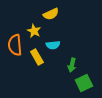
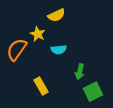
orange semicircle: (15, 45) -> (17, 50), turned 40
yellow rectangle: (37, 57) -> (41, 86), moved

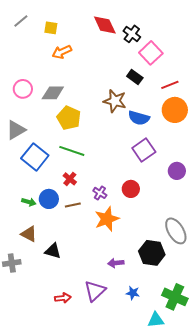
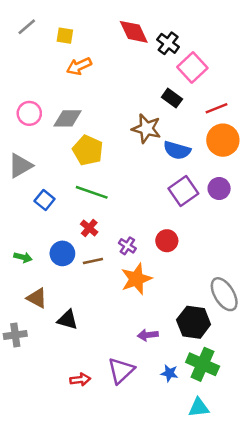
blue square: (35, 157) -> (45, 200), size x0.6
purple circle: (177, 171) -> (219, 188), moved
green arrow: (29, 202) -> (23, 257), moved
green cross: (175, 297) -> (203, 364), moved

→ **Exercise**: Reproduce the data above in full, exactly, with the images removed.

→ **Answer space**:
orange semicircle: (15, 45) -> (17, 50), turned 40
yellow rectangle: (37, 57) -> (41, 86), moved

blue square: (35, 157) -> (45, 200), size x0.6
purple circle: (177, 171) -> (219, 188), moved
green arrow: (29, 202) -> (23, 257), moved
green cross: (175, 297) -> (203, 364), moved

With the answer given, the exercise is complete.